Coordinate-based change listings:

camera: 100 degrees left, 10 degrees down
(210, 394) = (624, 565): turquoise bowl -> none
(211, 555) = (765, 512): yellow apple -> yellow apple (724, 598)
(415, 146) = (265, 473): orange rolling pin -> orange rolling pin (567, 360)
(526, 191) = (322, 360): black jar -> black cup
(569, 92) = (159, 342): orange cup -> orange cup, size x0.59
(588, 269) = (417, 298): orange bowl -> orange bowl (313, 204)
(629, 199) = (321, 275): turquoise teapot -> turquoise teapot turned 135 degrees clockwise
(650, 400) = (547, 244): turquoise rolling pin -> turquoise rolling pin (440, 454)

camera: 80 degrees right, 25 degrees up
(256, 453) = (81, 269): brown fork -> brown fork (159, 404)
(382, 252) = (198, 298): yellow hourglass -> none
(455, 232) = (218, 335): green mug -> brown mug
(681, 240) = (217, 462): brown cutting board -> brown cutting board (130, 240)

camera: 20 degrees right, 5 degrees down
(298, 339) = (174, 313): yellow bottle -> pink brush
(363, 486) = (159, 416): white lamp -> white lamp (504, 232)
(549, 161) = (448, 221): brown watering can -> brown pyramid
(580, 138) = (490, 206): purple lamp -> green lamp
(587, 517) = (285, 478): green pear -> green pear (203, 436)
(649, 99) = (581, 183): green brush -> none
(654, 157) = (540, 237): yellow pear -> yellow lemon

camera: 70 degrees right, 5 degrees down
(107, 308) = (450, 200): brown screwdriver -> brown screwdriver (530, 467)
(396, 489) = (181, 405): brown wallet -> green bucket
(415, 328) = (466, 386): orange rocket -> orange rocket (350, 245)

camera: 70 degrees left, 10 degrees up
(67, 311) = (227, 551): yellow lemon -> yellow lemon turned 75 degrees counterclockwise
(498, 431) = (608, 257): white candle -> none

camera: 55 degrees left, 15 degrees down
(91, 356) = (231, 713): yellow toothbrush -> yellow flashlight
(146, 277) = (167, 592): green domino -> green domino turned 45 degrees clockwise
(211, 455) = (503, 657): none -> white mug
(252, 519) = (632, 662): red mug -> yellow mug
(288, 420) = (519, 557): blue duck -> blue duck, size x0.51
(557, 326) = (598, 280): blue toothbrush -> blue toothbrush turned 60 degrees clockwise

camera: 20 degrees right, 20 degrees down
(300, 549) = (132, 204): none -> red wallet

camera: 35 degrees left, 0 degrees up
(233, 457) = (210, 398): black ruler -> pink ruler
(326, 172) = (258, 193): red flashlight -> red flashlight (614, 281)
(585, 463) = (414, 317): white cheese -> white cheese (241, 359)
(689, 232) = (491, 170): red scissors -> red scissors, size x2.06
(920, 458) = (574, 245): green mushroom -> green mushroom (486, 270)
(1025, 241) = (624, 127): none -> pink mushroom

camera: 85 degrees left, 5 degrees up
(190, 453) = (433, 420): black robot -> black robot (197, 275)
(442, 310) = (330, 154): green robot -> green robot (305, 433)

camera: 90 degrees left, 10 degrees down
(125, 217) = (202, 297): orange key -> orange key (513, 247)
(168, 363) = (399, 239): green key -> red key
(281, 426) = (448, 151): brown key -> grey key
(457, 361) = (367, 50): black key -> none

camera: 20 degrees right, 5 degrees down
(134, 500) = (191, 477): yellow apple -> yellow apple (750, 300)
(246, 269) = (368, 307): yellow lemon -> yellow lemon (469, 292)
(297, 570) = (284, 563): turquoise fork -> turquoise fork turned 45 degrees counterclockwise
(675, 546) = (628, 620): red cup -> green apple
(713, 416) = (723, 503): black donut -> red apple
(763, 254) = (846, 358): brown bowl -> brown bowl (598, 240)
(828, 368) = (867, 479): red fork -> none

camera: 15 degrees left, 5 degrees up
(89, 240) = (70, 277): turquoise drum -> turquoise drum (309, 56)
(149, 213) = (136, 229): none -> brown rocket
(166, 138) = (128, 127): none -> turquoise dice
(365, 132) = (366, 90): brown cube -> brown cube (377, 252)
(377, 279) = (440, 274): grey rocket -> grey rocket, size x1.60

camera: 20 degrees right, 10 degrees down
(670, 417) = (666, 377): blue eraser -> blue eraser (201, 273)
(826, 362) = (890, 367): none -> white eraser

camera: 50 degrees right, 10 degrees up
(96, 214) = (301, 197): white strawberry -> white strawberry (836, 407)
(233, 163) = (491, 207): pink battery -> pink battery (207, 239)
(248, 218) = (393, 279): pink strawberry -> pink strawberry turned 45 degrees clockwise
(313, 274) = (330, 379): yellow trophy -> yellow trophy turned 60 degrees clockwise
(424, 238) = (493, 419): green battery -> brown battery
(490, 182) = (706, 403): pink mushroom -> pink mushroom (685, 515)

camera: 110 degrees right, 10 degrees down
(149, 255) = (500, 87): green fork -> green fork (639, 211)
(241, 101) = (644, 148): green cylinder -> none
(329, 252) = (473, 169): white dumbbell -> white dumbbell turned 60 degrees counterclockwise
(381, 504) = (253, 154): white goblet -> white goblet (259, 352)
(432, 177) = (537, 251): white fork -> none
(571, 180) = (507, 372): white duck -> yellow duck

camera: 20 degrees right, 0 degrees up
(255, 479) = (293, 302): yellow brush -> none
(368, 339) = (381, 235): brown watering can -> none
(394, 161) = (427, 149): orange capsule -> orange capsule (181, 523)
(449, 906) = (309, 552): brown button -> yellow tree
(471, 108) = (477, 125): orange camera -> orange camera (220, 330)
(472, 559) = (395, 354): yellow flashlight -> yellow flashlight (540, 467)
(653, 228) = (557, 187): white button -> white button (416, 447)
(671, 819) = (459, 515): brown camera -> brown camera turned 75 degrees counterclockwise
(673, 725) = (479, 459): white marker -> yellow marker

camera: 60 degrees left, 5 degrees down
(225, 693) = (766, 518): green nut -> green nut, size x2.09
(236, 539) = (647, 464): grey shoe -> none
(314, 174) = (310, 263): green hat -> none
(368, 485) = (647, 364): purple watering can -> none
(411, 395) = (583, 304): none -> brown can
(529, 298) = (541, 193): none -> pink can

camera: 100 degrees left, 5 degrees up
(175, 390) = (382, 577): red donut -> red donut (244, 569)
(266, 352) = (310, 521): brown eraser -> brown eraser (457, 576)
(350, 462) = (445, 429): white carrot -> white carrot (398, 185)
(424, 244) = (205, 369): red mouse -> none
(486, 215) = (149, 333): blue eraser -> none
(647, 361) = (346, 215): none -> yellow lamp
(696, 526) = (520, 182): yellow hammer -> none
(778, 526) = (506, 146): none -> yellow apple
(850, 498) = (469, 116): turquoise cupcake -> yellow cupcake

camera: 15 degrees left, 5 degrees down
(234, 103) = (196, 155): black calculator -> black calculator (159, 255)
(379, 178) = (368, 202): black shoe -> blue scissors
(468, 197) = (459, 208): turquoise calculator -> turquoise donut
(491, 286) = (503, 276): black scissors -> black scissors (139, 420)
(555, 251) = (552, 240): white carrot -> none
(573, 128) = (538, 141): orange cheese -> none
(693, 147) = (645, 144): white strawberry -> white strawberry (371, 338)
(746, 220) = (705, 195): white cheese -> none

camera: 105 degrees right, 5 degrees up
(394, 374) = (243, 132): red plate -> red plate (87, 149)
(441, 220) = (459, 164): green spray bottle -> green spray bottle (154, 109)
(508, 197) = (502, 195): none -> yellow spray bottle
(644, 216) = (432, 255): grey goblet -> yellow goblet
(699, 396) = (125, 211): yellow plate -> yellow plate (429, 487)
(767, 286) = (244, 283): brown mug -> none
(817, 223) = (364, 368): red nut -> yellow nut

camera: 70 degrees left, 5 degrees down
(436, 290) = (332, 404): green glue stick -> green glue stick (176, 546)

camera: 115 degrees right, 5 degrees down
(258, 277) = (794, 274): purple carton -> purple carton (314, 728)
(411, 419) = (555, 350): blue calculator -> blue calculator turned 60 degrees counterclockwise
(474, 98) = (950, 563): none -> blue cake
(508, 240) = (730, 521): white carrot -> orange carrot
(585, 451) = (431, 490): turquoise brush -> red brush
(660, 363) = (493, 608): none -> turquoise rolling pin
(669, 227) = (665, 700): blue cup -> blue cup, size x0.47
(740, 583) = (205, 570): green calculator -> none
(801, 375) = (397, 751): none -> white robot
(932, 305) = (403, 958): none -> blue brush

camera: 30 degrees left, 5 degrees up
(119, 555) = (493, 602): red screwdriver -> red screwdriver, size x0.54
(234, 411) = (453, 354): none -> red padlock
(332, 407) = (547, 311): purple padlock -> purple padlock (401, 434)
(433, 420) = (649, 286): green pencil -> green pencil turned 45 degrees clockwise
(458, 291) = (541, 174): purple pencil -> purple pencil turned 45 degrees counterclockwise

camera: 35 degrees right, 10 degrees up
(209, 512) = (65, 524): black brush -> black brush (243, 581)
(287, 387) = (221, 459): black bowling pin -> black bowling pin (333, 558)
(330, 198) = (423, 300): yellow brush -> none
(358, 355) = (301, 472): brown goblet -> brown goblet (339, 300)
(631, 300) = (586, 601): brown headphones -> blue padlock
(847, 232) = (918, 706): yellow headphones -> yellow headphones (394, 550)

= The task =
Your answer must be the lines above from the one containing "(778, 526) = (506, 146): none -> yellow apple" to the one containing "(555, 251) = (552, 240): white carrot -> none", both included, restated word for word.

= Your solution =
(778, 526) = (506, 146): none -> yellow apple
(850, 498) = (469, 116): turquoise cupcake -> yellow cupcake

camera: 15 degrees left, 5 degrees down
(234, 103) = (196, 155): black calculator -> black calculator (159, 255)
(379, 178) = (368, 202): black shoe -> blue scissors
(468, 197) = (459, 208): turquoise calculator -> turquoise donut
(491, 286) = (503, 276): black scissors -> black scissors (139, 420)
(555, 251) = (552, 240): white carrot -> none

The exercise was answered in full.